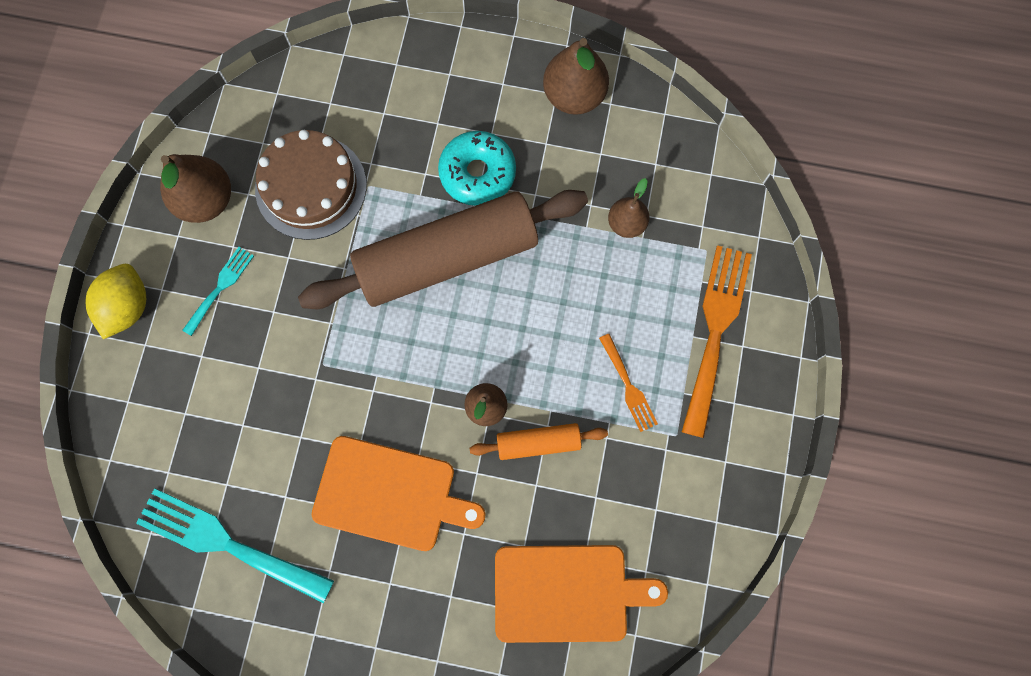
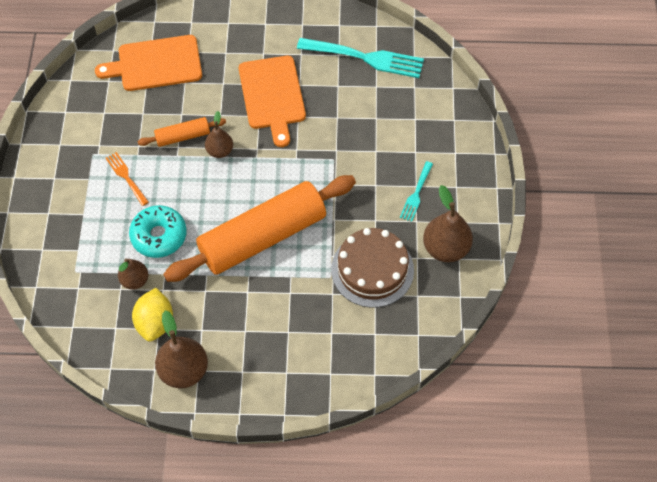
camera: 170 degrees right, 15 degrees down
(127, 307) = (475, 172): yellow lemon -> yellow lemon (155, 323)
(390, 494) = (272, 96): orange cutting board -> orange cutting board turned 105 degrees counterclockwise
(447, 257) = (263, 237): brown rolling pin -> orange rolling pin
(477, 173) = (250, 299): turquoise donut -> turquoise donut (159, 236)
(715, 331) = (67, 219): orange fork -> none

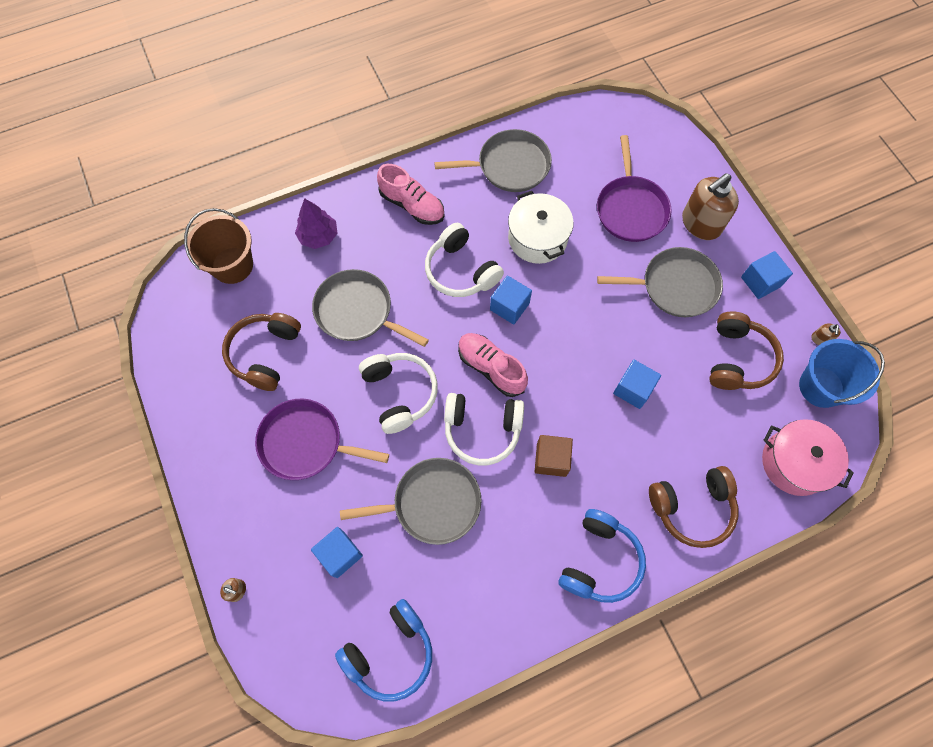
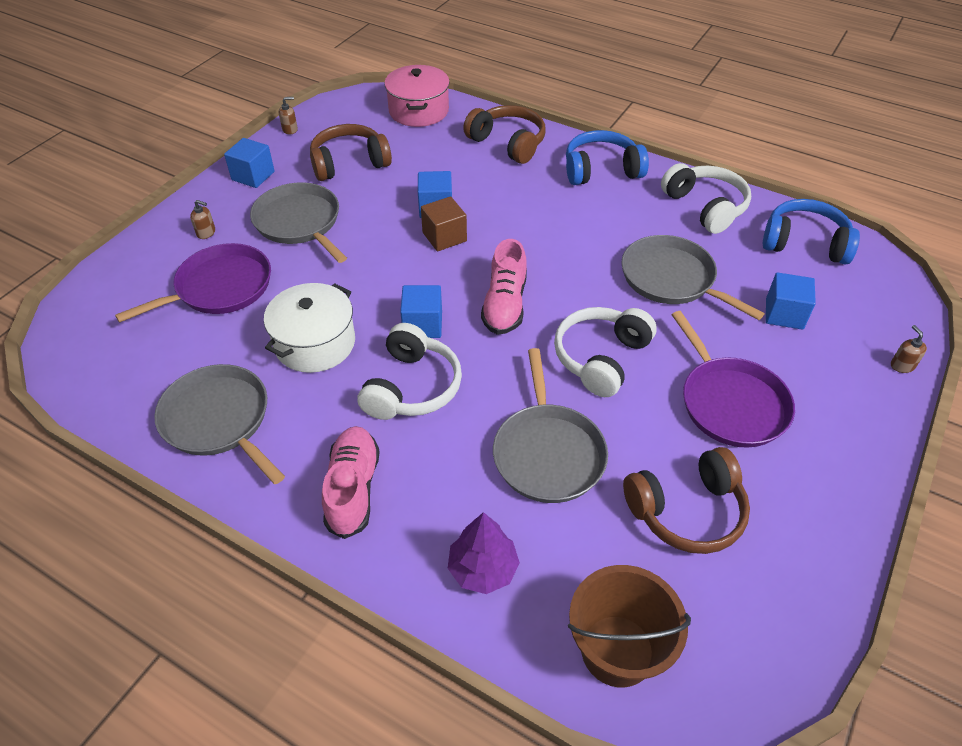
camera: 125 degrees left, 20 degrees down
(482, 430) = (572, 280): white headphones -> white headphones (705, 207)
(551, 459) = (551, 227): brown cube -> brown cube (444, 237)
(700, 224) = (206, 233): brown soap dispenser -> brown soap dispenser, size x0.41
(821, 387) = (337, 117): blue bucket -> none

* **Problem statement**: Without the pictures, give all the records above again exactly.

* **Solution for this problem**:
camera: 170 degrees right, 15 degrees down
(127, 307) = (475, 172): yellow lemon -> yellow lemon (155, 323)
(390, 494) = (272, 96): orange cutting board -> orange cutting board turned 105 degrees counterclockwise
(447, 257) = (263, 237): brown rolling pin -> orange rolling pin
(477, 173) = (250, 299): turquoise donut -> turquoise donut (159, 236)
(715, 331) = (67, 219): orange fork -> none

camera: 125 degrees left, 20 degrees down
(482, 430) = (572, 280): white headphones -> white headphones (705, 207)
(551, 459) = (551, 227): brown cube -> brown cube (444, 237)
(700, 224) = (206, 233): brown soap dispenser -> brown soap dispenser, size x0.41
(821, 387) = (337, 117): blue bucket -> none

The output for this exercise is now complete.